◆ **REQUIREMENT**: From the entries below, count the lines holding the word "switch" and give nothing but the number.

Data extracted from a collection:
-*-

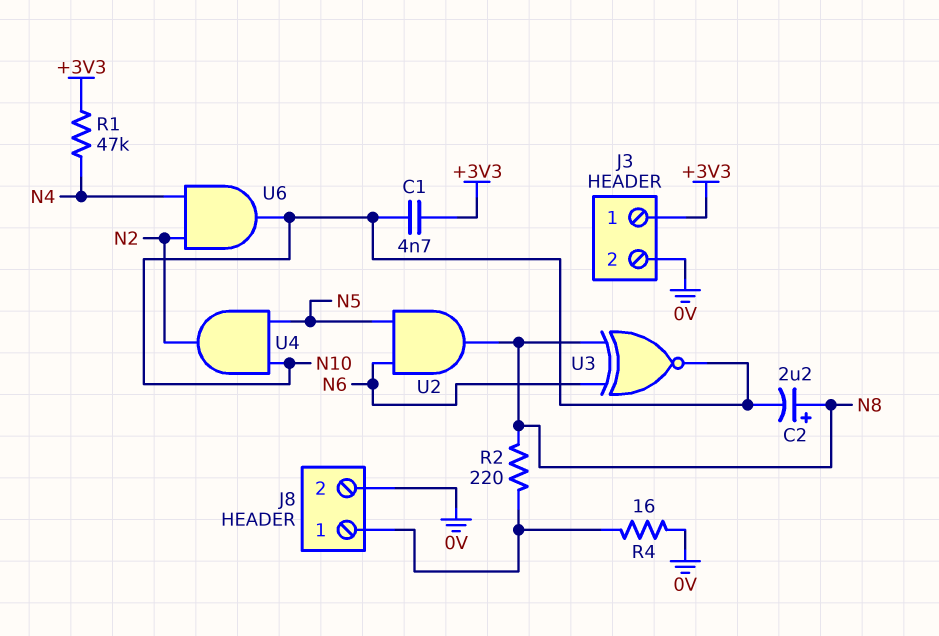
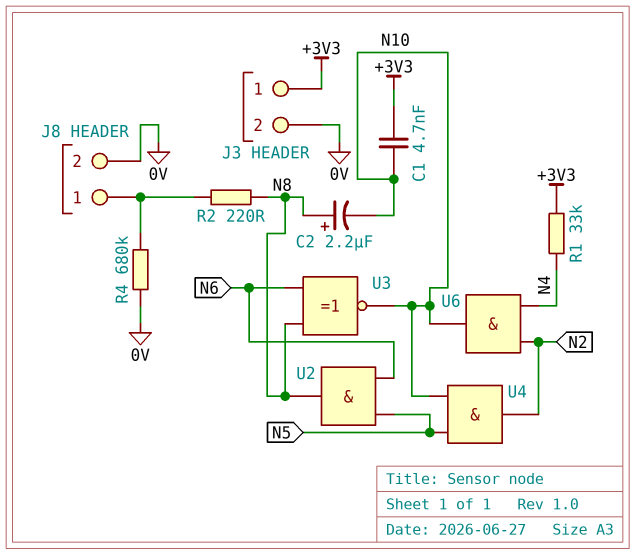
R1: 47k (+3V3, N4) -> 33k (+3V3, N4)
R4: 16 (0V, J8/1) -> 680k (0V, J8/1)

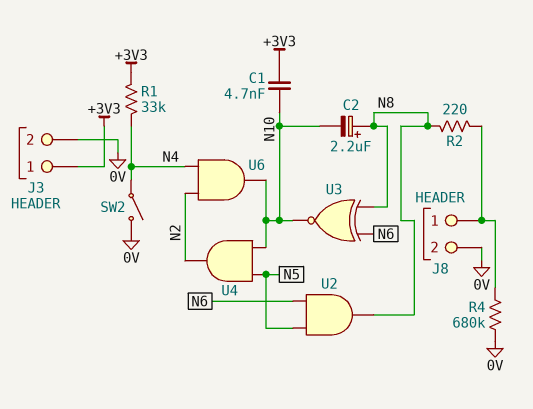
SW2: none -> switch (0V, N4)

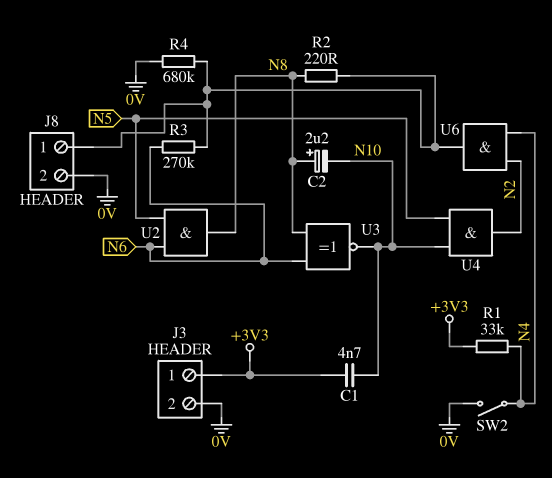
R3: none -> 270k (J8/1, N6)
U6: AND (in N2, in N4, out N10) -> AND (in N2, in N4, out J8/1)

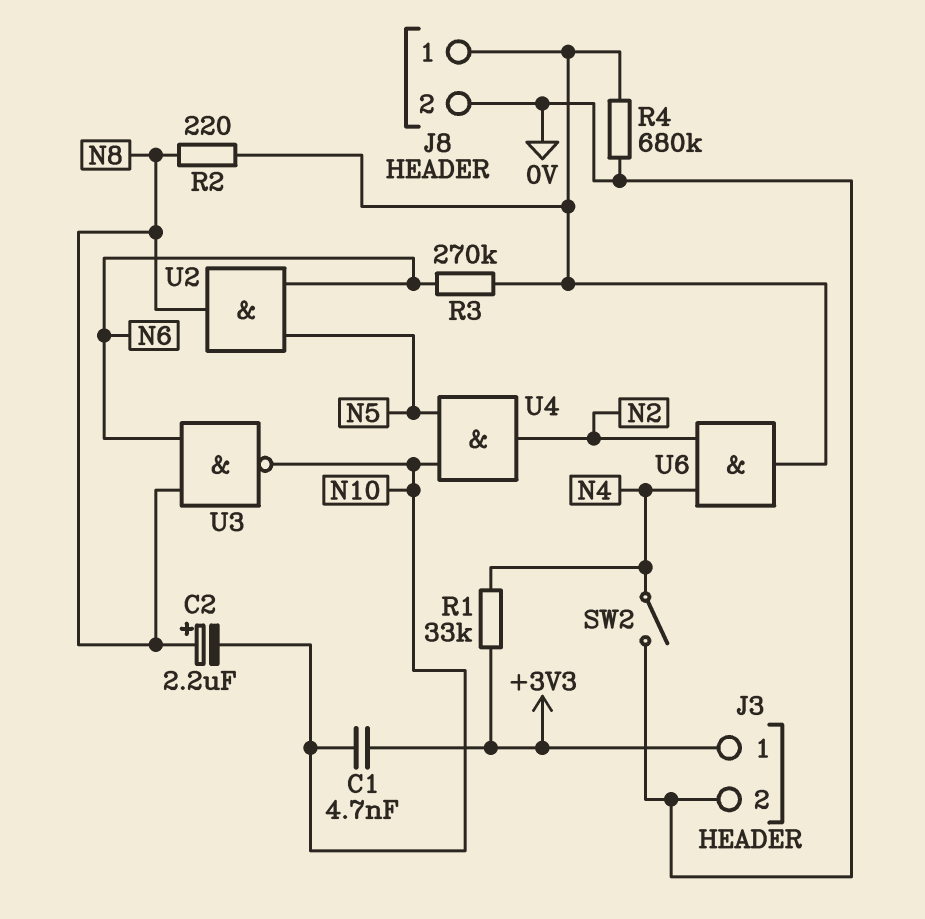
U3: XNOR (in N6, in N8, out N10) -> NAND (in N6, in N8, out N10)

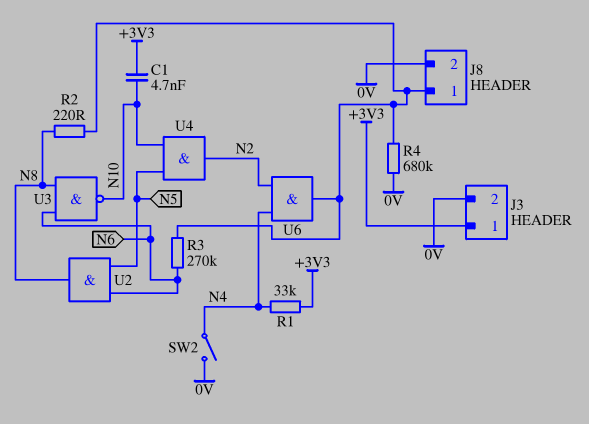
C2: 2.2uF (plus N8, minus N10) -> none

-*-

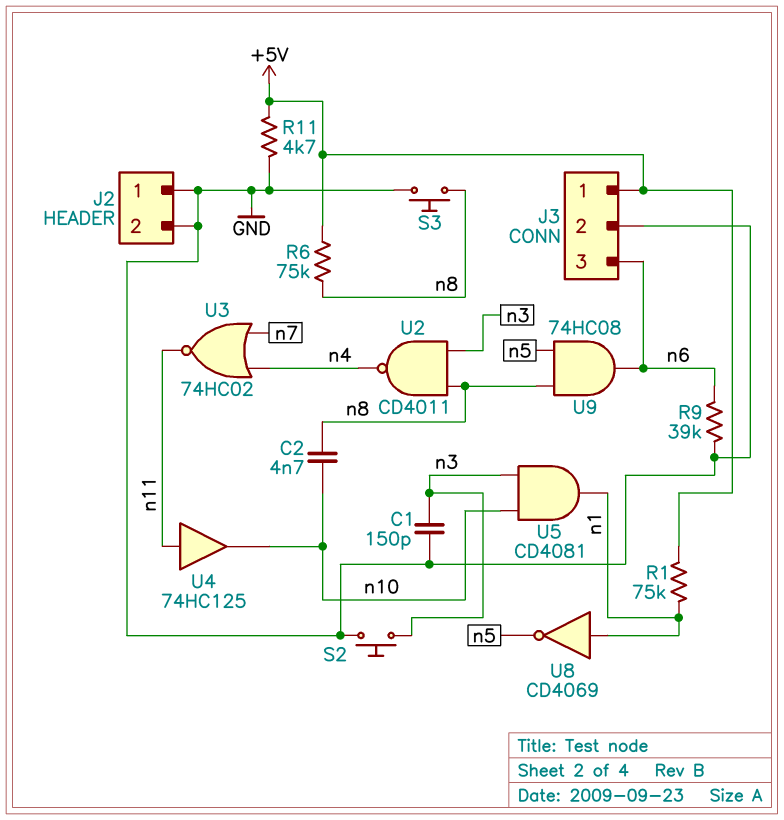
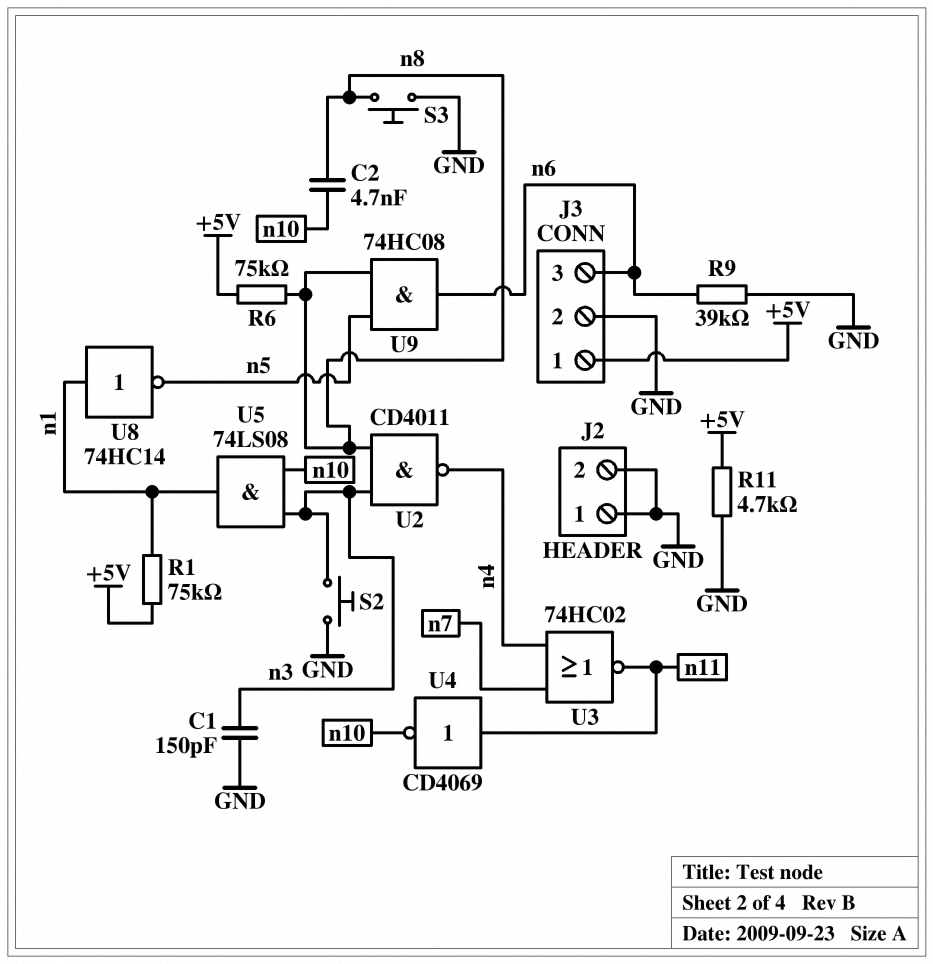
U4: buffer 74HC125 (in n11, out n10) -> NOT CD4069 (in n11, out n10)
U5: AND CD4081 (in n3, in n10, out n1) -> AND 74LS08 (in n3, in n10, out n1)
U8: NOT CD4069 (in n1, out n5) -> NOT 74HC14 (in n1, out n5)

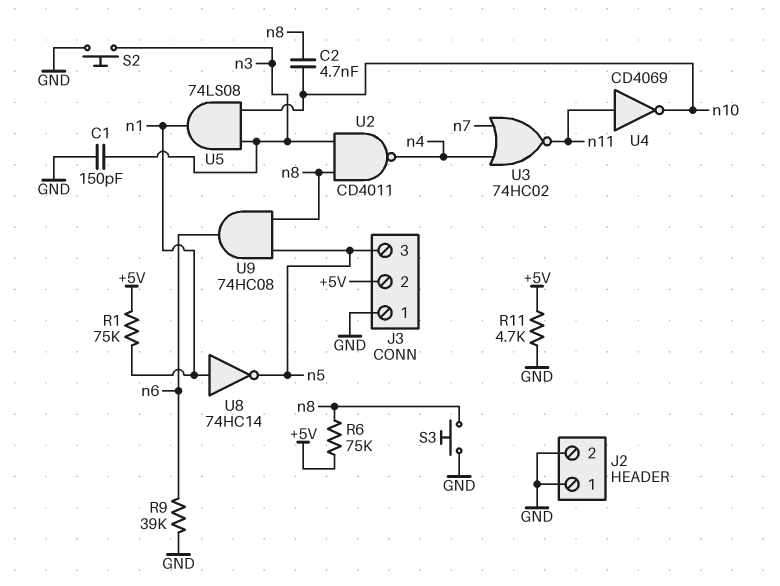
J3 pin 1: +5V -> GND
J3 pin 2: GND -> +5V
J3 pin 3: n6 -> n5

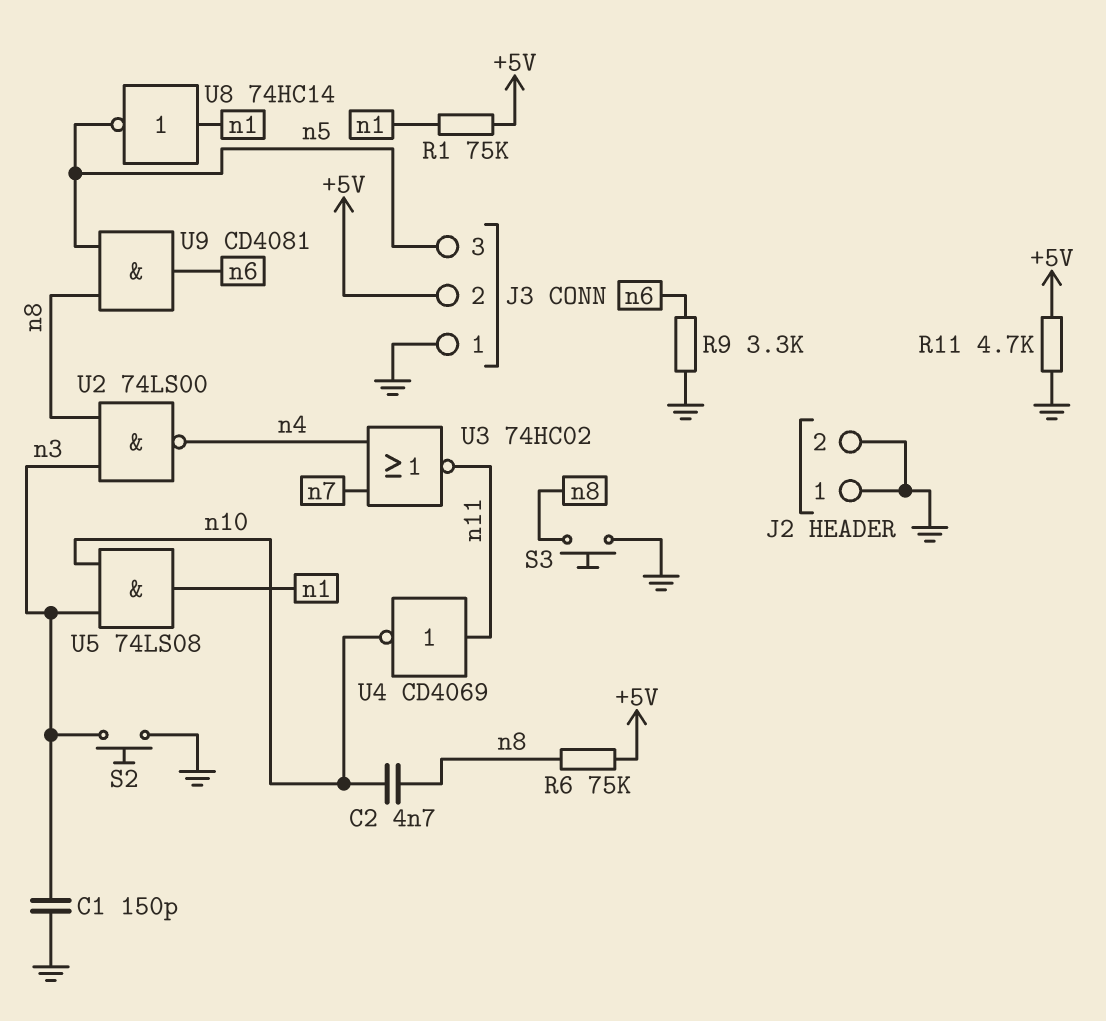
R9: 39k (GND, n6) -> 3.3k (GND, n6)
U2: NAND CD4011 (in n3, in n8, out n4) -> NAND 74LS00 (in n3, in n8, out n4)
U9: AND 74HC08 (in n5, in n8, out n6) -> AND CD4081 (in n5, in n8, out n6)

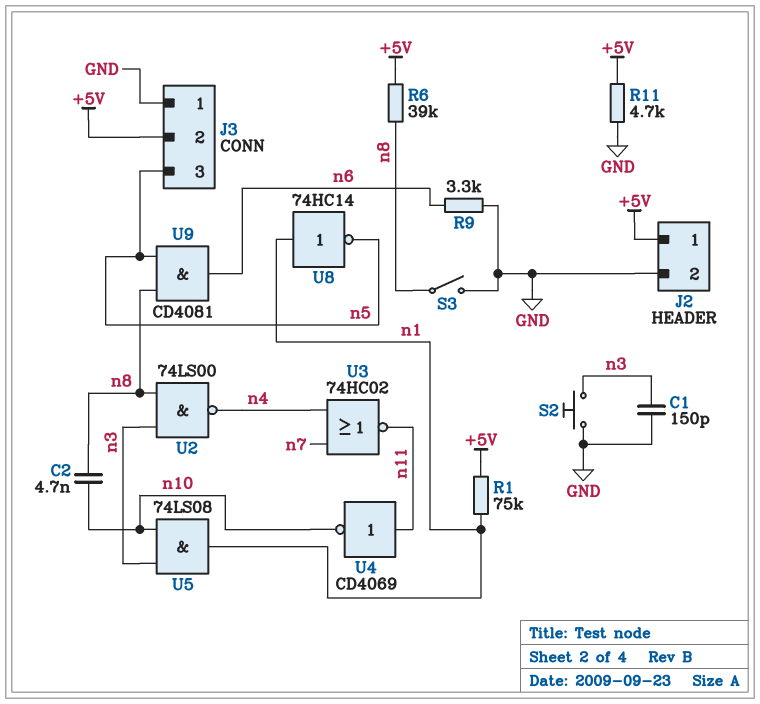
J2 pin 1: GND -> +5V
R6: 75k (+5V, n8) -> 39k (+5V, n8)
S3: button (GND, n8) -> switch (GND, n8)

-*-

◆ **ANSWER SPACE**: 2